● **Assignment**
The records that follow must be reproduced in full, exactly as written.

Coordinate-based change listings
--- START ---
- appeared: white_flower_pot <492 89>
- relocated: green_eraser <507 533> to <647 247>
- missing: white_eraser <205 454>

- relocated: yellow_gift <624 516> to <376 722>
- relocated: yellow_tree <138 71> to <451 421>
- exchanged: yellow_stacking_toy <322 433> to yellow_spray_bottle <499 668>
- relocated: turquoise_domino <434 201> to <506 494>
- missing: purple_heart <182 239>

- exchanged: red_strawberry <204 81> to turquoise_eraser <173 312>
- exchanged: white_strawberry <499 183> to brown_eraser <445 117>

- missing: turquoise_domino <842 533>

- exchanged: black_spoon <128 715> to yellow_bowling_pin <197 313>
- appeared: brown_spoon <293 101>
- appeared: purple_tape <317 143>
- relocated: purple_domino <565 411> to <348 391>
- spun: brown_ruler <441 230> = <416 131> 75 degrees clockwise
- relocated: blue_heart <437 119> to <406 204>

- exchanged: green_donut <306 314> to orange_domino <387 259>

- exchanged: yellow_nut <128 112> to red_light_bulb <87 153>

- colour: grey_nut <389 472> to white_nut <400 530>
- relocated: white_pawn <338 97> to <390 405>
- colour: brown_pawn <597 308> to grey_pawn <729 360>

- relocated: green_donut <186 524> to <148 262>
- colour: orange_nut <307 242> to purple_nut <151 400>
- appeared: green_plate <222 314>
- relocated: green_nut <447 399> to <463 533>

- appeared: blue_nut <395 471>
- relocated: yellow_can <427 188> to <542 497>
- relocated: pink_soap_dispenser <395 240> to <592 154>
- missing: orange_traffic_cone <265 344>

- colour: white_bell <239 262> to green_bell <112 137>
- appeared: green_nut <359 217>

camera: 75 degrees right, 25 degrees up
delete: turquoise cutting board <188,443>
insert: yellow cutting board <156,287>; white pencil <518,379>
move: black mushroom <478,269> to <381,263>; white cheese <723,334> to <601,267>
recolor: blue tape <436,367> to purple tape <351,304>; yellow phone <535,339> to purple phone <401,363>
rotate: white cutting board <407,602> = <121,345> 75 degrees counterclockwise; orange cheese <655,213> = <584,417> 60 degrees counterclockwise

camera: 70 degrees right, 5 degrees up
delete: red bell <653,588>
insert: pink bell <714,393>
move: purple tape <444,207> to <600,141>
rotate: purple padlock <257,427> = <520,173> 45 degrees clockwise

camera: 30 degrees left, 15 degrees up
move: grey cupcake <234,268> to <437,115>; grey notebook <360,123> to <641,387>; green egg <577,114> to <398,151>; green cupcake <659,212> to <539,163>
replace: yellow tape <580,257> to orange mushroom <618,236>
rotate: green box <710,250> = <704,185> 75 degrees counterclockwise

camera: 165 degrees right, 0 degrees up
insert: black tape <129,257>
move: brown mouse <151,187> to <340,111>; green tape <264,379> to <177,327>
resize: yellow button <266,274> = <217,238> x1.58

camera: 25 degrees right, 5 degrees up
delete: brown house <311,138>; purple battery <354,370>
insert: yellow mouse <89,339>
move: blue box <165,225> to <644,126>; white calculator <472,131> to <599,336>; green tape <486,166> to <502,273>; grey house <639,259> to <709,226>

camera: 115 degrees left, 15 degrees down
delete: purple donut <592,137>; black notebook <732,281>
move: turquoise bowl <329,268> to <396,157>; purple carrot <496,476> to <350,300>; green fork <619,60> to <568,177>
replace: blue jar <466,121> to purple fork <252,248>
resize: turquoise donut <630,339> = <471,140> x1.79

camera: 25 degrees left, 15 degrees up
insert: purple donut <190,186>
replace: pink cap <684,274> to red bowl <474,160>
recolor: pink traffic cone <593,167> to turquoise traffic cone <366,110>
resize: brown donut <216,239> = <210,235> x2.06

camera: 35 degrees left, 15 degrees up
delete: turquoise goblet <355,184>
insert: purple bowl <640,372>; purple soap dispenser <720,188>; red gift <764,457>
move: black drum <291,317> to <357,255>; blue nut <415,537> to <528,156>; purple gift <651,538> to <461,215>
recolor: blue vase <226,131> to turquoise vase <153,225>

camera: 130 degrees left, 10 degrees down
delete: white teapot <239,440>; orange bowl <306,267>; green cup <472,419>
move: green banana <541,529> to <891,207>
--- END ---
● **Written response**
- appeared: white_flower_pot <492 89>
- relocated: green_eraser <507 533> to <647 247>
- missing: white_eraser <205 454>

- relocated: yellow_gift <624 516> to <376 722>
- relocated: yellow_tree <138 71> to <451 421>
- exchanged: yellow_stacking_toy <322 433> to yellow_spray_bottle <499 668>
- relocated: turquoise_domino <434 201> to <506 494>
- missing: purple_heart <182 239>

- exchanged: red_strawberry <204 81> to turquoise_eraser <173 312>
- exchanged: white_strawberry <499 183> to brown_eraser <445 117>

- missing: turquoise_domino <842 533>

- exchanged: black_spoon <128 715> to yellow_bowling_pin <197 313>
- appeared: brown_spoon <293 101>
- appeared: purple_tape <317 143>
- relocated: purple_domino <565 411> to <348 391>
- spun: brown_ruler <441 230> = <416 131> 75 degrees clockwise
- relocated: blue_heart <437 119> to <406 204>

- exchanged: green_donut <306 314> to orange_domino <387 259>

- exchanged: yellow_nut <128 112> to red_light_bulb <87 153>

- colour: grey_nut <389 472> to white_nut <400 530>
- relocated: white_pawn <338 97> to <390 405>
- colour: brown_pawn <597 308> to grey_pawn <729 360>

- relocated: green_donut <186 524> to <148 262>
- colour: orange_nut <307 242> to purple_nut <151 400>
- appeared: green_plate <222 314>
- relocated: green_nut <447 399> to <463 533>

- appeared: blue_nut <395 471>
- relocated: yellow_can <427 188> to <542 497>
- relocated: pink_soap_dispenser <395 240> to <592 154>
- missing: orange_traffic_cone <265 344>

- colour: white_bell <239 262> to green_bell <112 137>
- appeared: green_nut <359 217>

camera: 75 degrees right, 25 degrees up
delete: turquoise cutting board <188,443>
insert: yellow cutting board <156,287>; white pencil <518,379>
move: black mushroom <478,269> to <381,263>; white cheese <723,334> to <601,267>
recolor: blue tape <436,367> to purple tape <351,304>; yellow phone <535,339> to purple phone <401,363>
rotate: white cutting board <407,602> = <121,345> 75 degrees counterclockwise; orange cheese <655,213> = <584,417> 60 degrees counterclockwise

camera: 70 degrees right, 5 degrees up
delete: red bell <653,588>
insert: pink bell <714,393>
move: purple tape <444,207> to <600,141>
rotate: purple padlock <257,427> = <520,173> 45 degrees clockwise

camera: 30 degrees left, 15 degrees up
move: grey cupcake <234,268> to <437,115>; grey notebook <360,123> to <641,387>; green egg <577,114> to <398,151>; green cupcake <659,212> to <539,163>
replace: yellow tape <580,257> to orange mushroom <618,236>
rotate: green box <710,250> = <704,185> 75 degrees counterclockwise

camera: 165 degrees right, 0 degrees up
insert: black tape <129,257>
move: brown mouse <151,187> to <340,111>; green tape <264,379> to <177,327>
resize: yellow button <266,274> = <217,238> x1.58

camera: 25 degrees right, 5 degrees up
delete: brown house <311,138>; purple battery <354,370>
insert: yellow mouse <89,339>
move: blue box <165,225> to <644,126>; white calculator <472,131> to <599,336>; green tape <486,166> to <502,273>; grey house <639,259> to <709,226>

camera: 115 degrees left, 15 degrees down
delete: purple donut <592,137>; black notebook <732,281>
move: turquoise bowl <329,268> to <396,157>; purple carrot <496,476> to <350,300>; green fork <619,60> to <568,177>
replace: blue jar <466,121> to purple fork <252,248>
resize: turquoise donut <630,339> = <471,140> x1.79

camera: 25 degrees left, 15 degrees up
insert: purple donut <190,186>
replace: pink cap <684,274> to red bowl <474,160>
recolor: pink traffic cone <593,167> to turquoise traffic cone <366,110>
resize: brown donut <216,239> = <210,235> x2.06

camera: 35 degrees left, 15 degrees up
delete: turquoise goblet <355,184>
insert: purple bowl <640,372>; purple soap dispenser <720,188>; red gift <764,457>
move: black drum <291,317> to <357,255>; blue nut <415,537> to <528,156>; purple gift <651,538> to <461,215>
recolor: blue vase <226,131> to turquoise vase <153,225>

camera: 130 degrees left, 10 degrees down
delete: white teapot <239,440>; orange bowl <306,267>; green cup <472,419>
move: green banana <541,529> to <891,207>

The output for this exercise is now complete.